(Source data Opens)

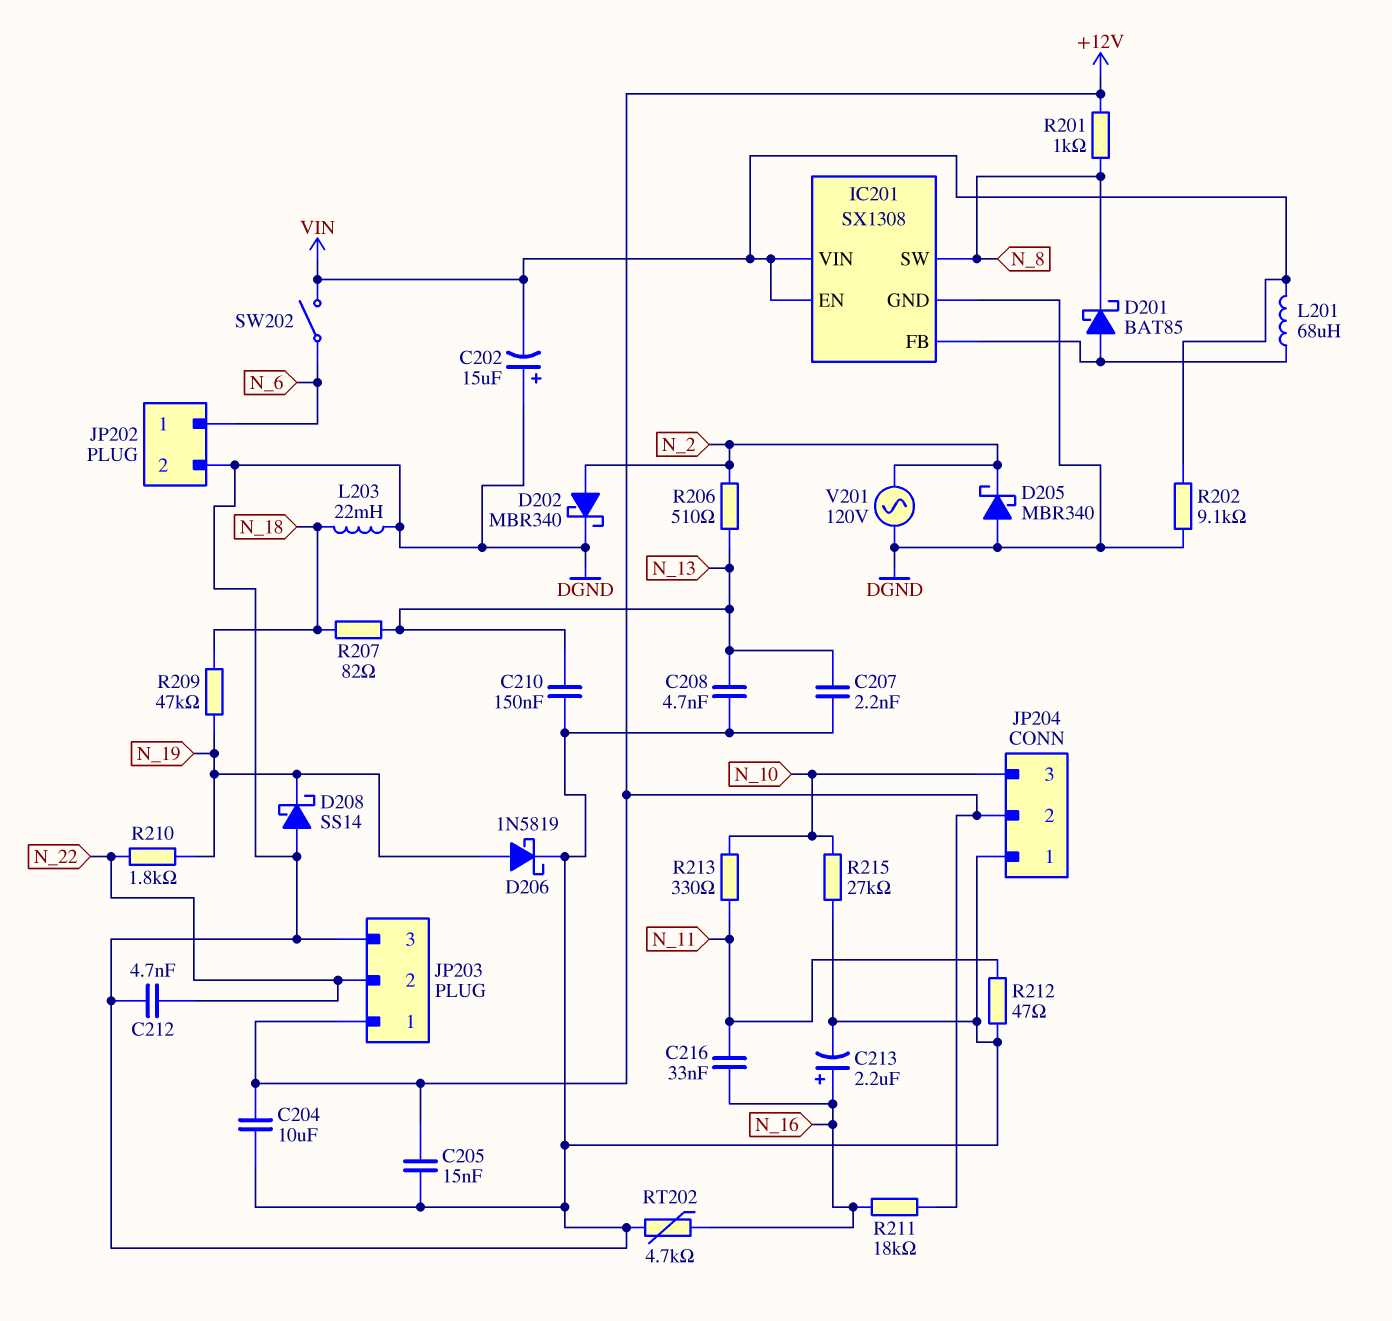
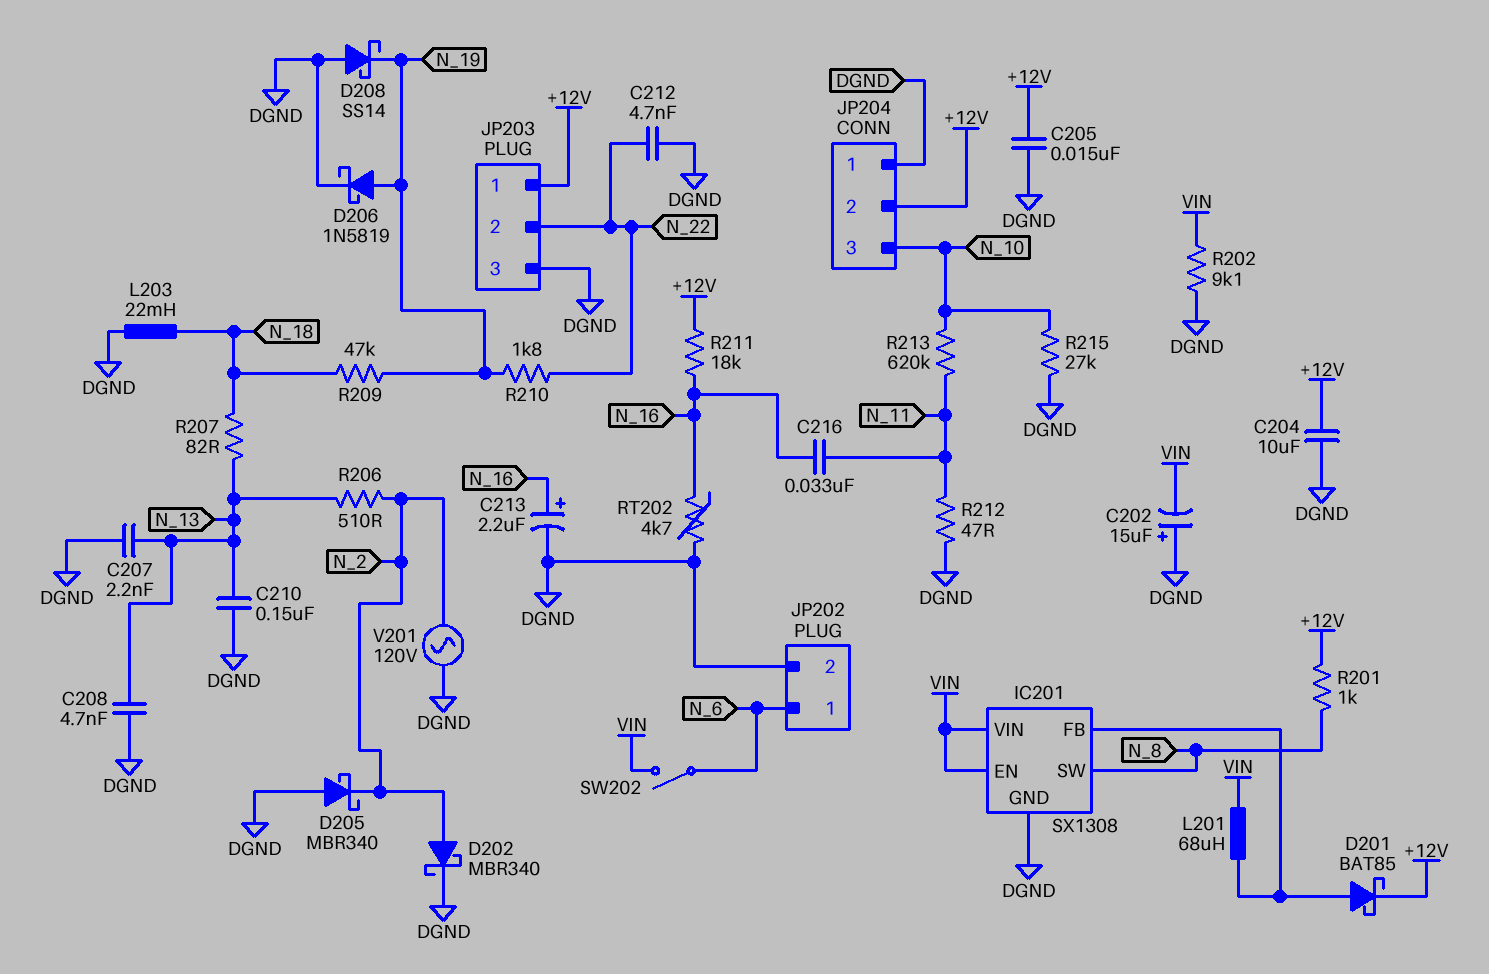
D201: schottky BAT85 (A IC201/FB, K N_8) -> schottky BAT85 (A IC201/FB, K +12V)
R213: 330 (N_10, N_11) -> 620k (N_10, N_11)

(Source data Closes)
(Source data Opens)

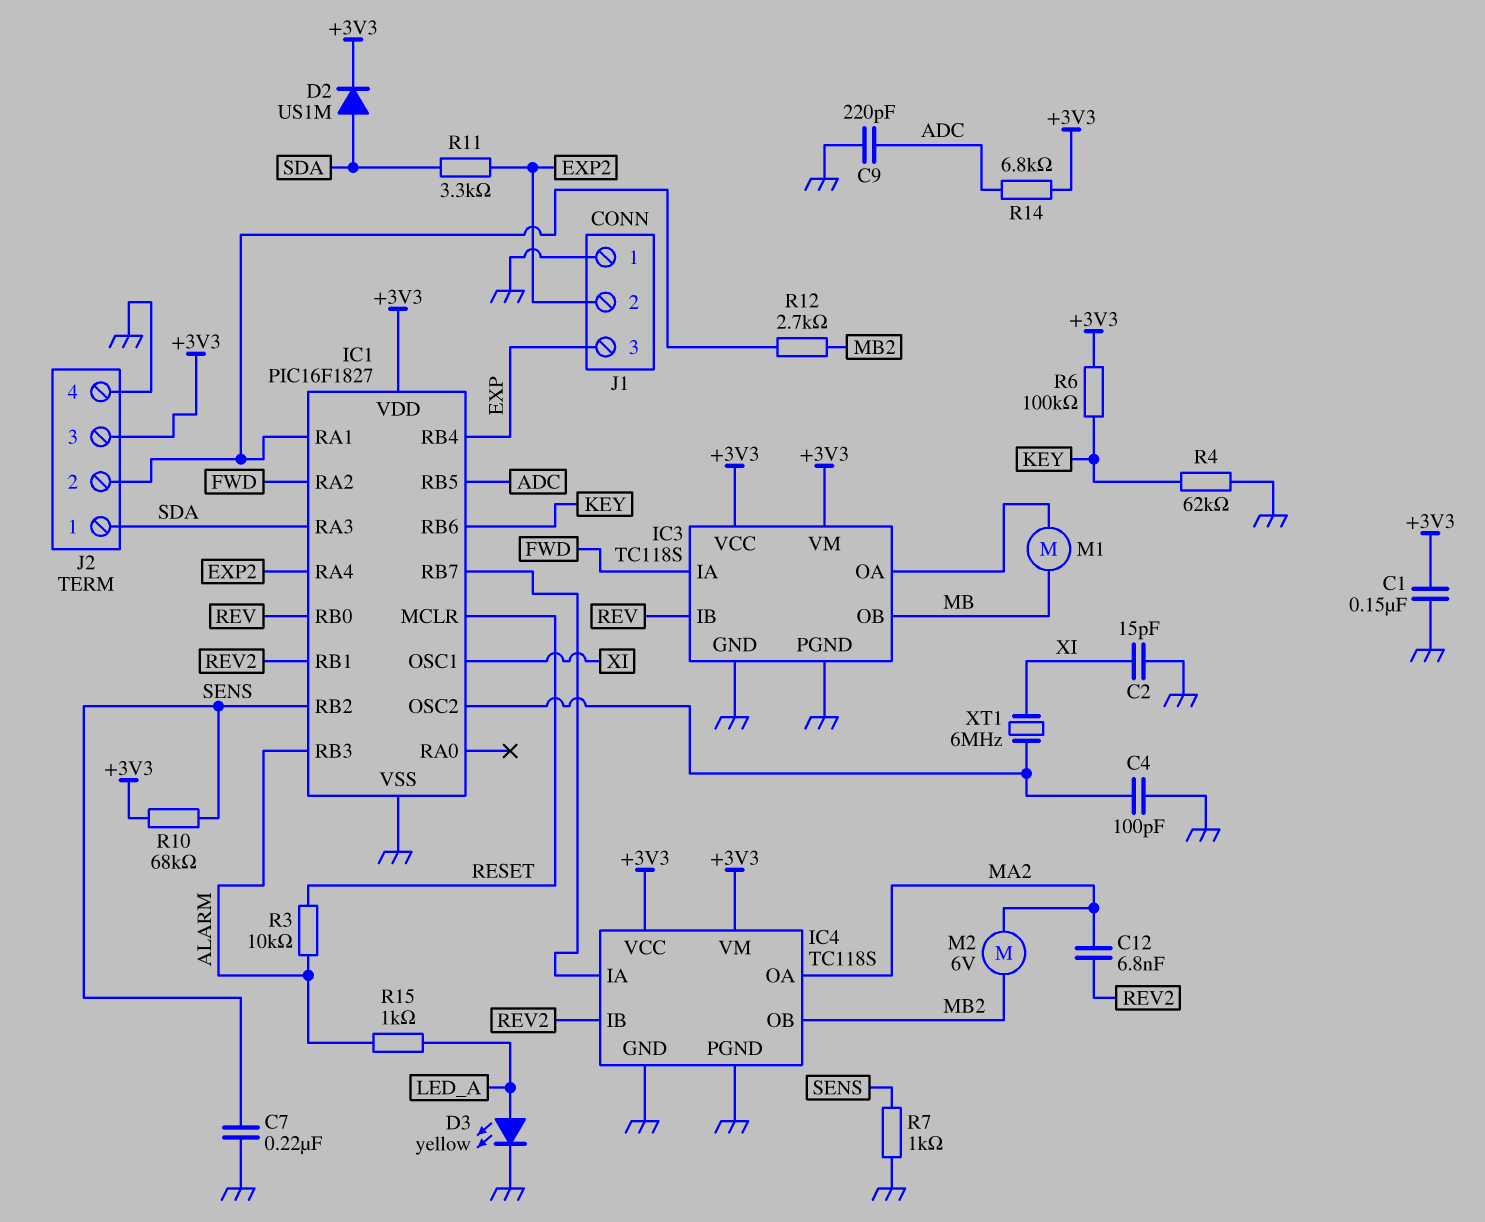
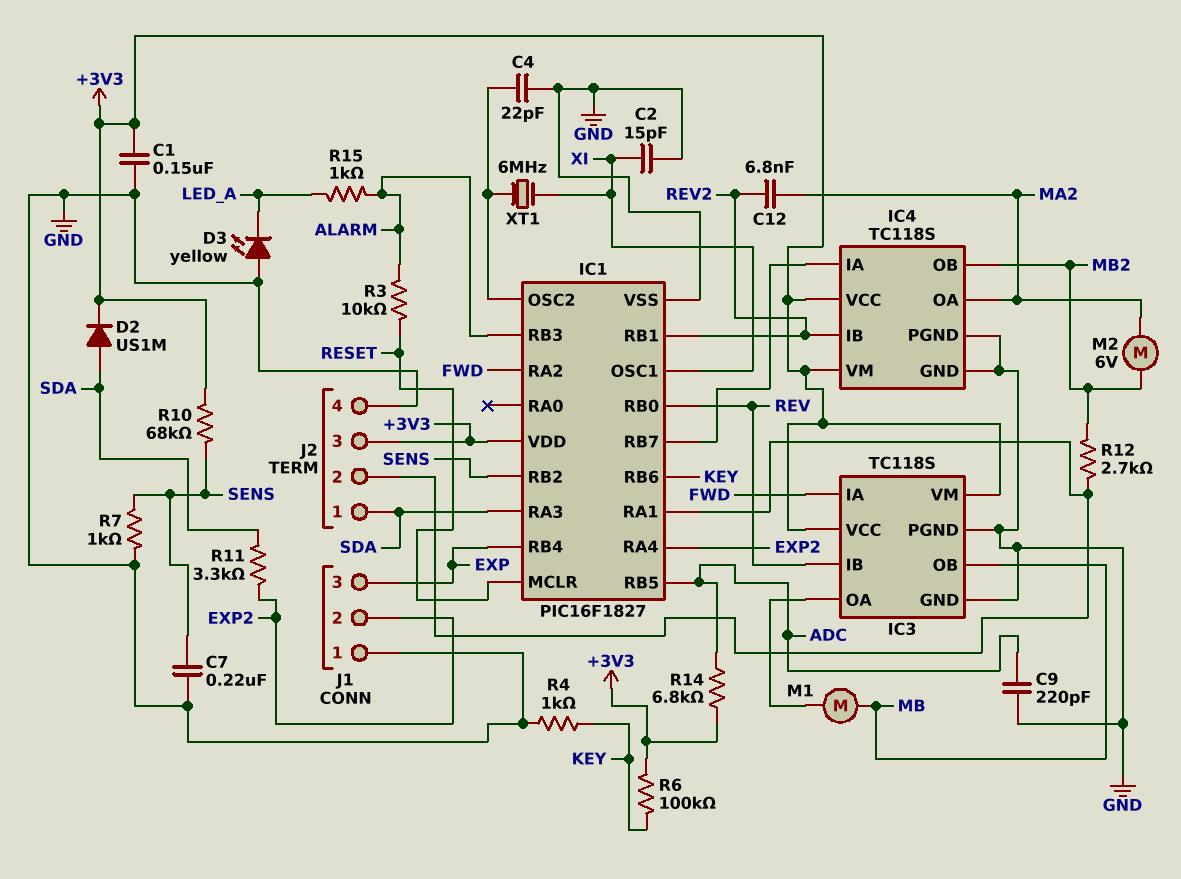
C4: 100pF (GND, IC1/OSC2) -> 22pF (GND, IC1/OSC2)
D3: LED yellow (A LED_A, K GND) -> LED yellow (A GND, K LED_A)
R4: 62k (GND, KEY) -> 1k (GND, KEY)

(Source data Closes)
(Source data Opens)

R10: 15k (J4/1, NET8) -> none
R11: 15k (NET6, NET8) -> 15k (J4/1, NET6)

(Source data Closes)

# Work task
Taking the entries above, restate exactly those lines that fall between the line with "R10: 15k (J4/1, NET8) -> none" and the line with "R11: 15k (NET6, NET8) -> 15k (J4/1, NET6)", keeping both of those lines too.

# Task output
R10: 15k (J4/1, NET8) -> none
R11: 15k (NET6, NET8) -> 15k (J4/1, NET6)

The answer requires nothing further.